_Work to be completed_. Wherever "orange" occurs in the entries, copy the line that holds it.

### Excerpted records ###

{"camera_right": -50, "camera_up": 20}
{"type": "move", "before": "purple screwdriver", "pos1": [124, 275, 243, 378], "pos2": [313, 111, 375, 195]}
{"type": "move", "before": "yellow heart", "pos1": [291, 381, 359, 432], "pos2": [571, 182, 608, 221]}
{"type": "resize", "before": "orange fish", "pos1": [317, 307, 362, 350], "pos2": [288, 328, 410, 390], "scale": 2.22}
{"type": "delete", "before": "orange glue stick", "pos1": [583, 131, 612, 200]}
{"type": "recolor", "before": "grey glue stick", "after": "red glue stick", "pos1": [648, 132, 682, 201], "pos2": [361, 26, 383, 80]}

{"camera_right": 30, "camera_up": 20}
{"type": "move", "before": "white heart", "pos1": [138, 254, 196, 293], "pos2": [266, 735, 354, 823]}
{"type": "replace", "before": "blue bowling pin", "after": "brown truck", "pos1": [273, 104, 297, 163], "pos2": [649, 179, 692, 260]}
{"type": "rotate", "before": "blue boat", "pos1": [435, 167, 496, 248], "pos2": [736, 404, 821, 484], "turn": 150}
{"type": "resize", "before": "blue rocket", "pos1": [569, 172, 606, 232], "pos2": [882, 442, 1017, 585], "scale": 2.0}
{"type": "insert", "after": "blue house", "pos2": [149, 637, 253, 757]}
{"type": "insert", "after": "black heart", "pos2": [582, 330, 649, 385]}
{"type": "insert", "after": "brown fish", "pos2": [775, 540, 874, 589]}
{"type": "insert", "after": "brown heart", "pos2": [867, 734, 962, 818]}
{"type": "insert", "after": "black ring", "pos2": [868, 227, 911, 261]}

###

_Answer box_.
{"type": "resize", "before": "orange fish", "pos1": [317, 307, 362, 350], "pos2": [288, 328, 410, 390], "scale": 2.22}
{"type": "delete", "before": "orange glue stick", "pos1": [583, 131, 612, 200]}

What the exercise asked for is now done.